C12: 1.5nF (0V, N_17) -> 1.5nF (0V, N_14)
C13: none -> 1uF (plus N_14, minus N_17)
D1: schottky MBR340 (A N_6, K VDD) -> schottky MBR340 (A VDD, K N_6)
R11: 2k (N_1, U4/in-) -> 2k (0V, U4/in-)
==
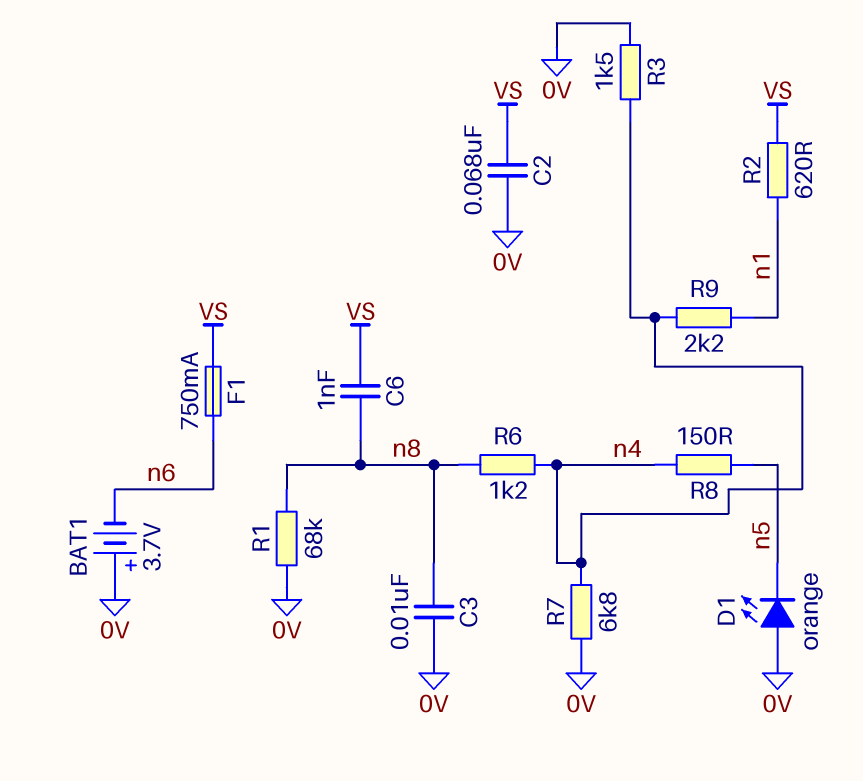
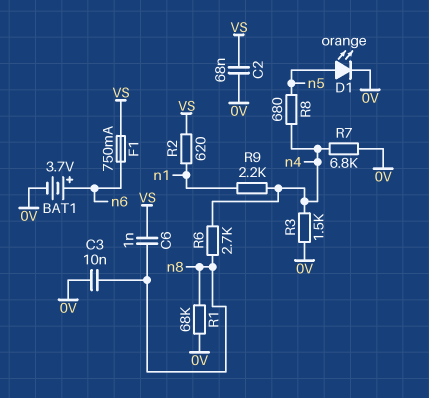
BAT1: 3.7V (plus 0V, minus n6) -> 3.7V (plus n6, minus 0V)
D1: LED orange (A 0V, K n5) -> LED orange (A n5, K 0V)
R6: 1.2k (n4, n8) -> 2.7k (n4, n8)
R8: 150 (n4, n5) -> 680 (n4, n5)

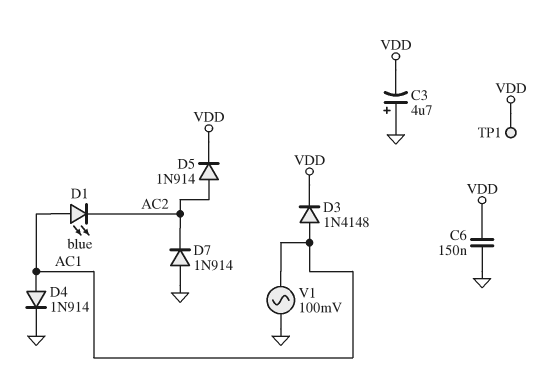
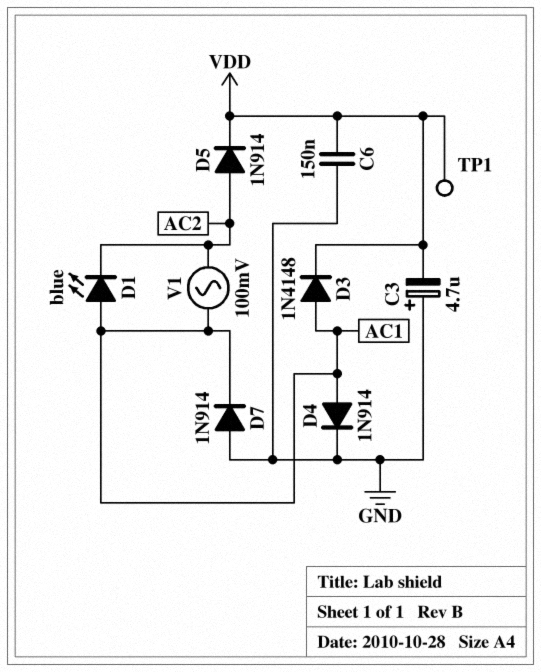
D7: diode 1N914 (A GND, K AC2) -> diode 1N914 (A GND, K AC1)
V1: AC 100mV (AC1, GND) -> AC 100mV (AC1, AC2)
==
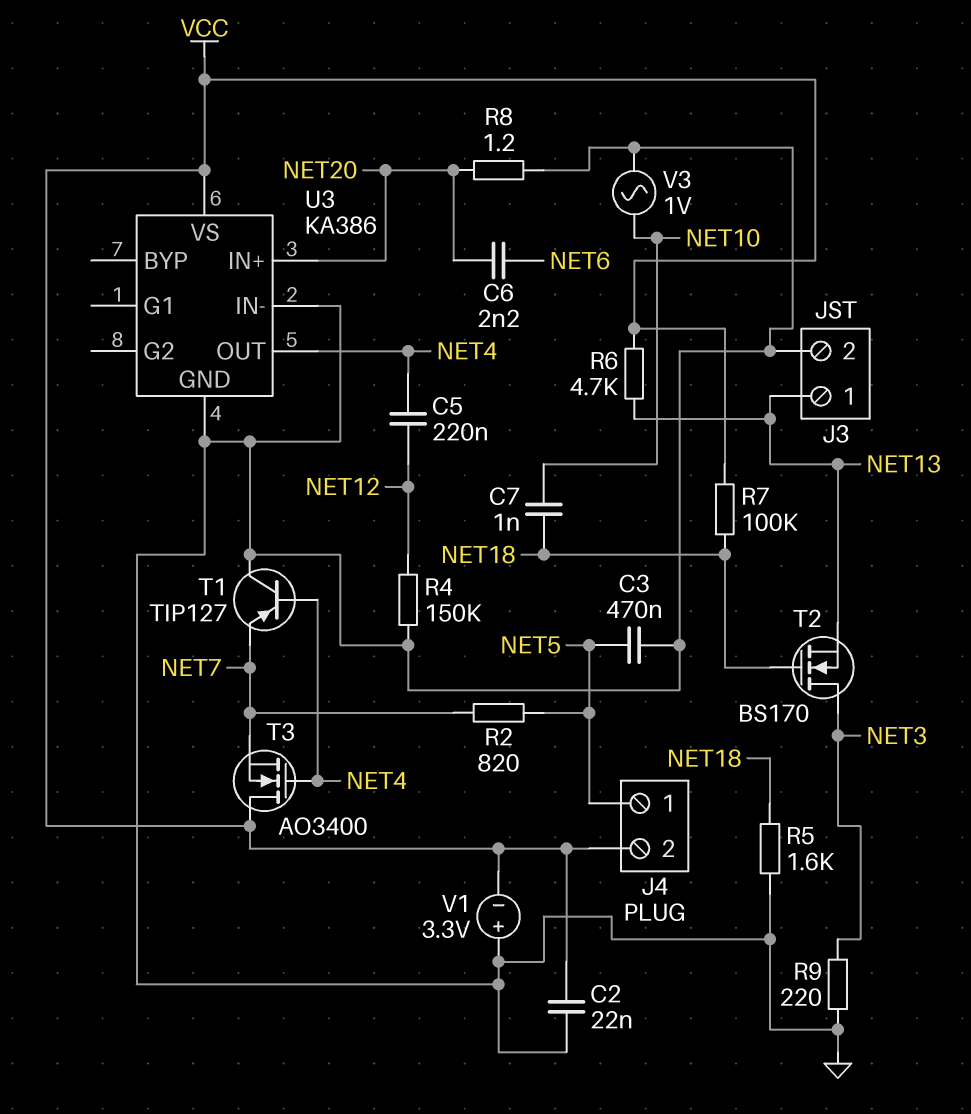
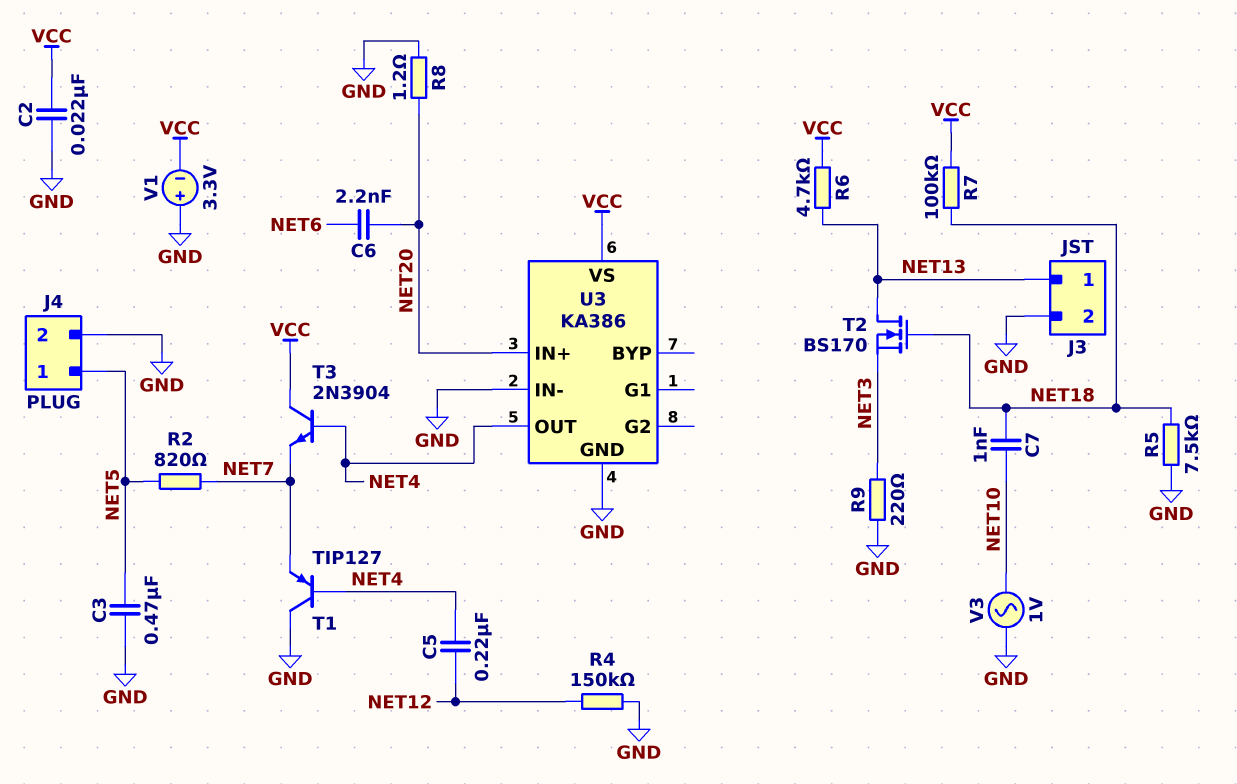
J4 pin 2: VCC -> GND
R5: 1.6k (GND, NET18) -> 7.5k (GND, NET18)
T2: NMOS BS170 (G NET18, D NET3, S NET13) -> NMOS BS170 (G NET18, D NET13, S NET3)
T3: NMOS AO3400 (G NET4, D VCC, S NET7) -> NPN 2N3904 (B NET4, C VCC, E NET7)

# WHAT IS EXPECTED
There is a line with "C12: 1.5nF (0V, N_17) -> 1.5nF (0V, N_14)" and a line with "R11: 2k (N_1, U4/in-) -> 2k (0V, U4/in-)" above. Copy exactly those two lines and all lines between them, with nothing else.

# TASK OUTPUT
C12: 1.5nF (0V, N_17) -> 1.5nF (0V, N_14)
C13: none -> 1uF (plus N_14, minus N_17)
D1: schottky MBR340 (A N_6, K VDD) -> schottky MBR340 (A VDD, K N_6)
R11: 2k (N_1, U4/in-) -> 2k (0V, U4/in-)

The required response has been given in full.